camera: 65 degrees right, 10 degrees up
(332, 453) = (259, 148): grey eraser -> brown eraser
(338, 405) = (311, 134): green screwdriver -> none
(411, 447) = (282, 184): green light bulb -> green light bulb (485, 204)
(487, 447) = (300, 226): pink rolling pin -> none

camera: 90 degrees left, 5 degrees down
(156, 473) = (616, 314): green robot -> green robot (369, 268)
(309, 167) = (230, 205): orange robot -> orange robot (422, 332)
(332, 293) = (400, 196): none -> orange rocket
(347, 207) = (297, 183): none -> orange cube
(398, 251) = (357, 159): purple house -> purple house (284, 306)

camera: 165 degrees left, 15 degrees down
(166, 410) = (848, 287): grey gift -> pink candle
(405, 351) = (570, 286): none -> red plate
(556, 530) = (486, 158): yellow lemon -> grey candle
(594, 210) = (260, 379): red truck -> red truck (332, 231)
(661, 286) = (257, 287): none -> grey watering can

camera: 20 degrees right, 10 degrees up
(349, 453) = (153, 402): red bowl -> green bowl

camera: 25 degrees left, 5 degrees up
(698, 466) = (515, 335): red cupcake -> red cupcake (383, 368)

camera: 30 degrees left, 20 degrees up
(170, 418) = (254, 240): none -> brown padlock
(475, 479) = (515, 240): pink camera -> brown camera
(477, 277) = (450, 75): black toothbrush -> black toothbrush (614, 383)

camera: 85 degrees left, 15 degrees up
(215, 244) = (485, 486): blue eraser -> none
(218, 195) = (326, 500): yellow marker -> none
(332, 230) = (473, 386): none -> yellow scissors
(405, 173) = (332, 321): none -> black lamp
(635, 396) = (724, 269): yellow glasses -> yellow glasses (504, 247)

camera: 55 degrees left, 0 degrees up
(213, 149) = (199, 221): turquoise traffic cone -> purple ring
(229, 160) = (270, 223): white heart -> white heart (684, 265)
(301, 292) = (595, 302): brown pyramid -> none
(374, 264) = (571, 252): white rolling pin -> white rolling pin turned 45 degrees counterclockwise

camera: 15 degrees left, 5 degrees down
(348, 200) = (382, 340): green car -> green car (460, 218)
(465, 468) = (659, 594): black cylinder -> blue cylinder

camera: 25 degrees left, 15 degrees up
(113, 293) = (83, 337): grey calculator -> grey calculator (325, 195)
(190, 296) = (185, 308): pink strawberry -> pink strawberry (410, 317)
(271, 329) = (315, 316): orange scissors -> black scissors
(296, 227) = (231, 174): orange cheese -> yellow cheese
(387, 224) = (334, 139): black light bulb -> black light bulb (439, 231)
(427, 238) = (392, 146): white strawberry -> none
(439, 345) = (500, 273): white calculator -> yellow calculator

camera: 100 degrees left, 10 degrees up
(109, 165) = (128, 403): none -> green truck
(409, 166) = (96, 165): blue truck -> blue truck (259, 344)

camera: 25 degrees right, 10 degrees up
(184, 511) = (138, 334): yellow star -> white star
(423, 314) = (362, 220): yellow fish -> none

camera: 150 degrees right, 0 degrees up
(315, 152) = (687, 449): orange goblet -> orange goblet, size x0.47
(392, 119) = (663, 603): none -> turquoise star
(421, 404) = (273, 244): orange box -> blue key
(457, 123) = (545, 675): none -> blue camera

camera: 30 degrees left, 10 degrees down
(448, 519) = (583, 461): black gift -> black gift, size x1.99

* * * * * * *

TASK GOAL: Some lines in the records above contain "calculator". Count them and give the number only.

ANSWER TO THE PROBLEM: 2